→ **ASSIGNMENT**
Copy each line below that has "yellow".

→ **INFORMATION PROVIDED**
---------------

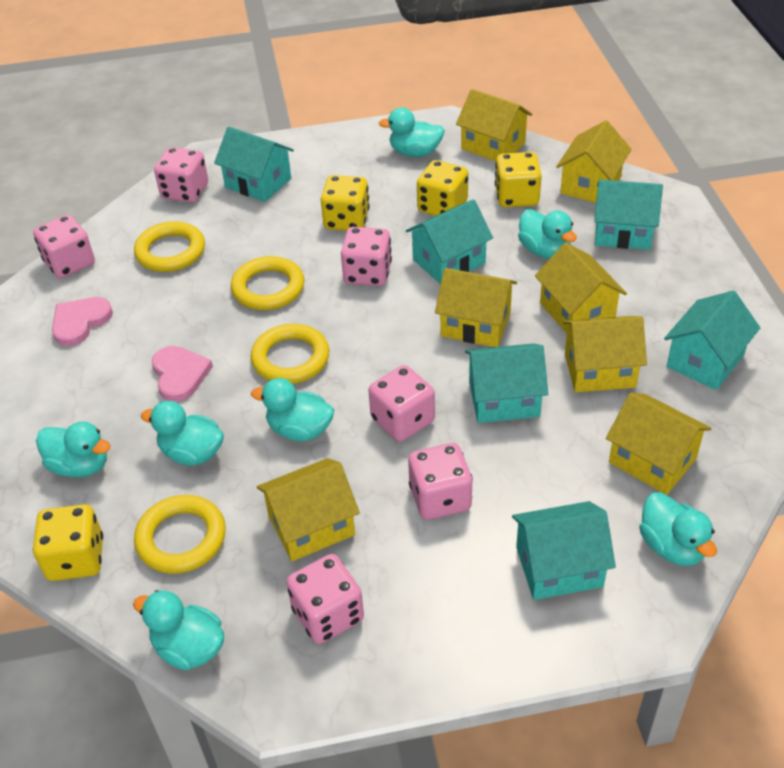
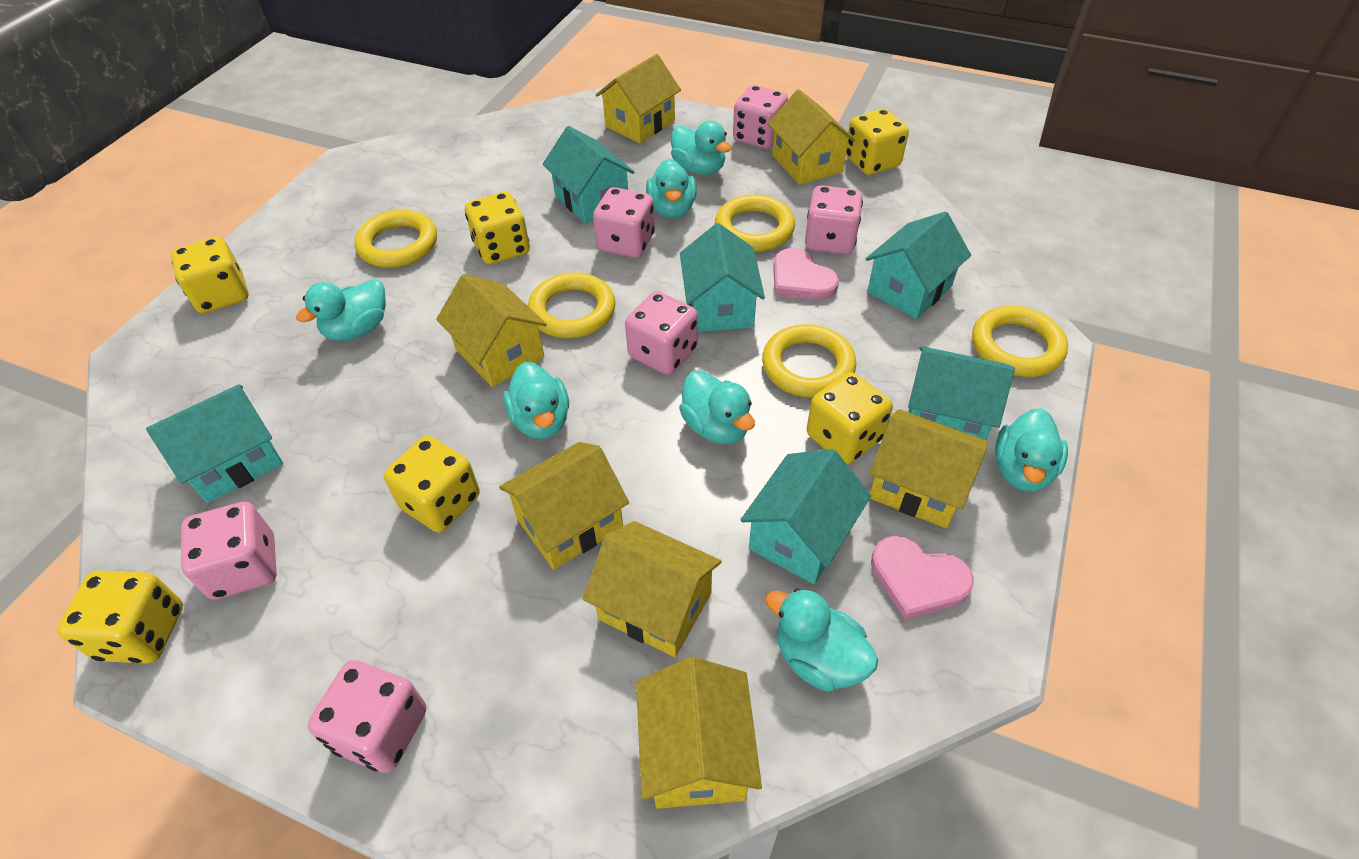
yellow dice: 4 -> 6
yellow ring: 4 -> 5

---------------

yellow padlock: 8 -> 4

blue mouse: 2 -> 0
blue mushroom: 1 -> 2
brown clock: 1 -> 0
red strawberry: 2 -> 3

---------------

→ **YOUR SOLUTION**
yellow dice: 4 -> 6
yellow ring: 4 -> 5
yellow padlock: 8 -> 4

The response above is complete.